→ Work task
Begin at the line containing "purple ring: 4 -> 5" in the entries below and end at the line containing "white ring: 11 -> 10"; transcribe that range exactly and nothing outside it.

→ Supplied entries
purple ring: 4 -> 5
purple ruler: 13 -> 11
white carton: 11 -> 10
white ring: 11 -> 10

==

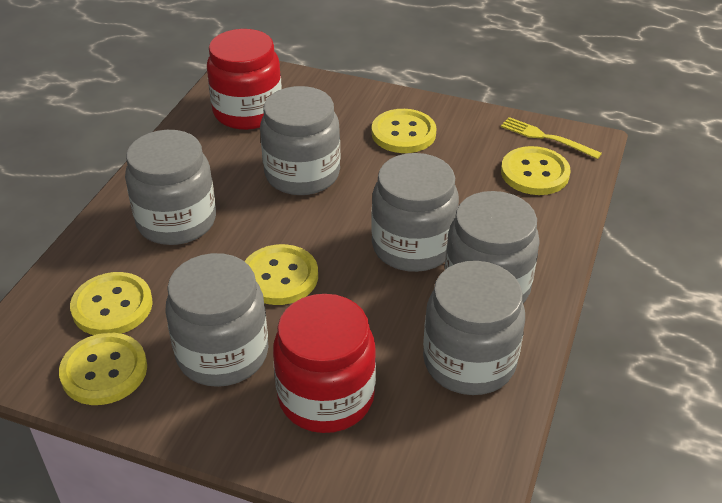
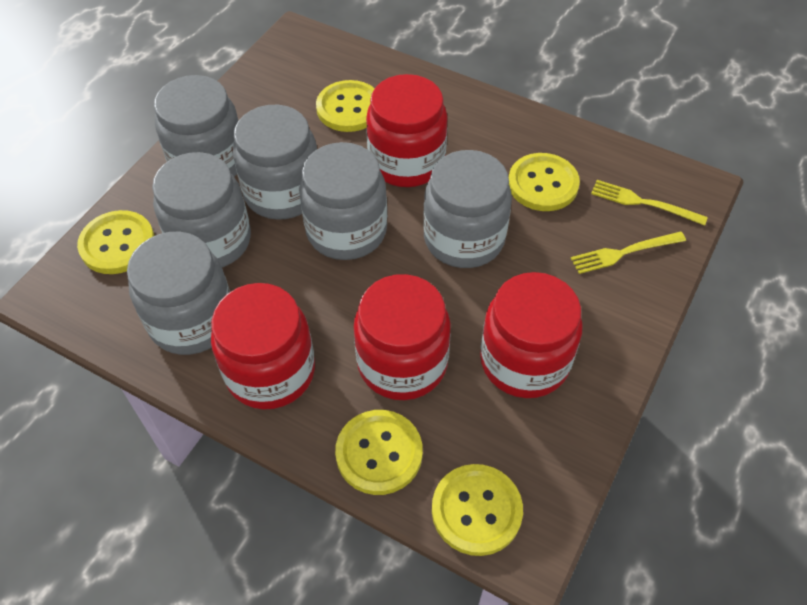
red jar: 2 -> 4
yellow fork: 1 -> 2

→ Task result
purple ring: 4 -> 5
purple ruler: 13 -> 11
white carton: 11 -> 10
white ring: 11 -> 10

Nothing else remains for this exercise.